▸ **WHAT YOU HAVE TO DO**:
Word for word, repeat the entries, minus the pictures.

*** Opening of MATERIAL FOR THIS TASK ***

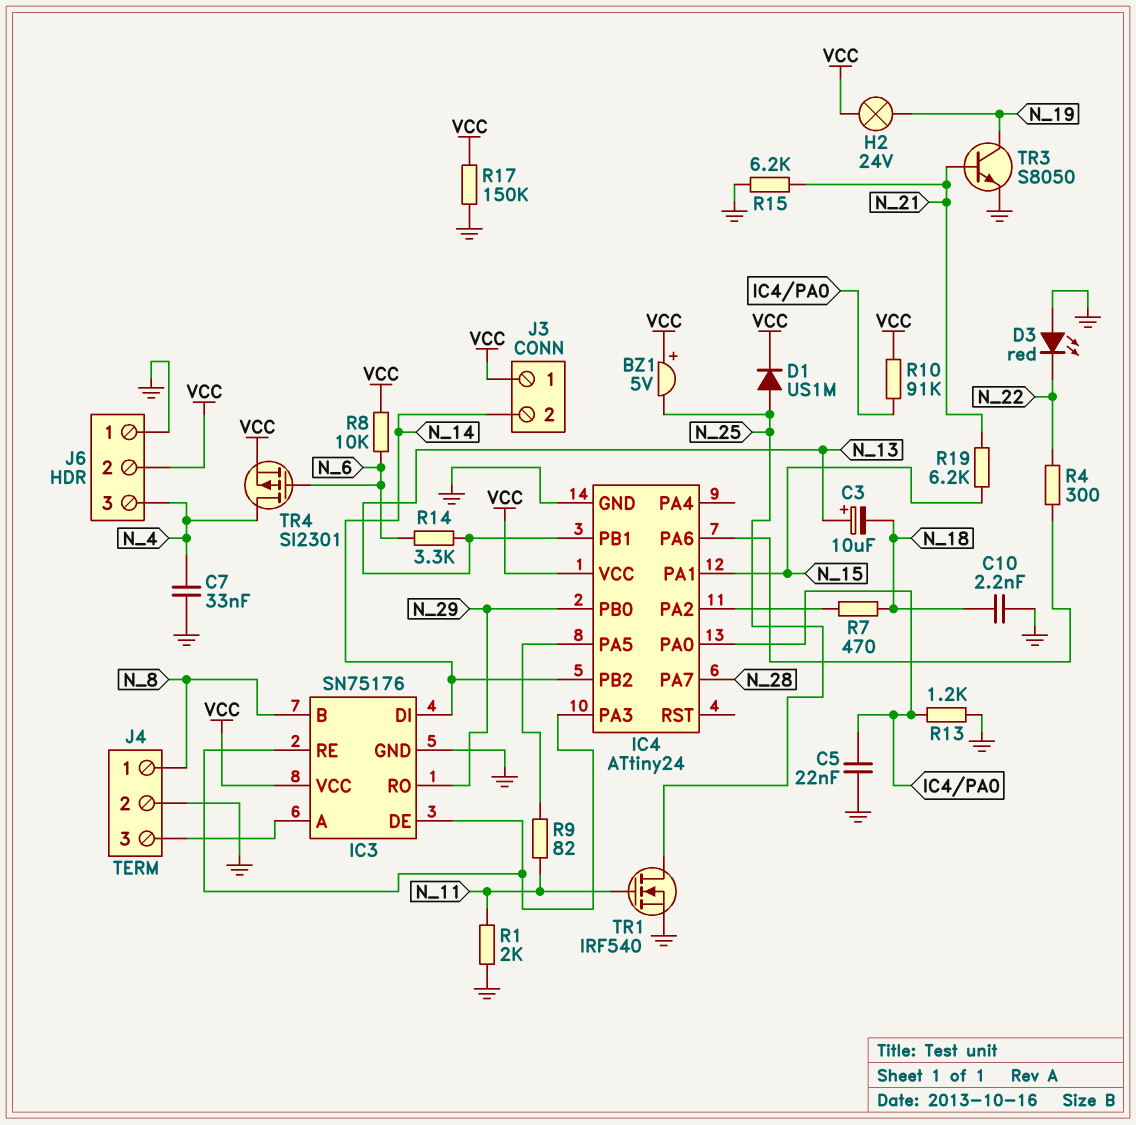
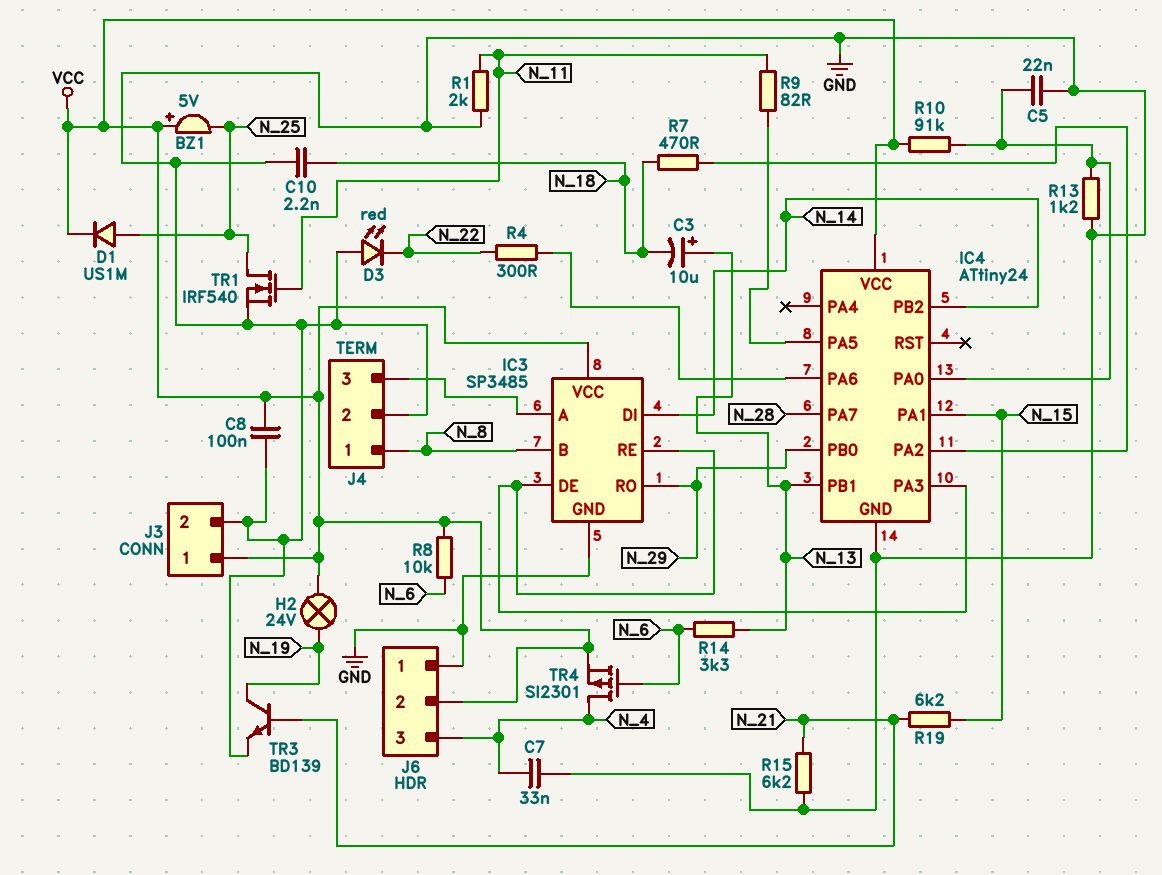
C8: none -> 100nF (GND, VCC)
IC3: SN75176 -> SP3485
J3 pin 2: N_14 -> GND
R17: 150k (GND, VCC) -> none
TR3: NPN S8050 (B N_21, C N_19, E GND) -> NPN BD139 (B N_21, C N_19, E GND)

*** Close of MATERIAL FOR THIS TASK ***

▸ **WRITTEN REPLY**:
C8: none -> 100nF (GND, VCC)
IC3: SN75176 -> SP3485
J3 pin 2: N_14 -> GND
R17: 150k (GND, VCC) -> none
TR3: NPN S8050 (B N_21, C N_19, E GND) -> NPN BD139 (B N_21, C N_19, E GND)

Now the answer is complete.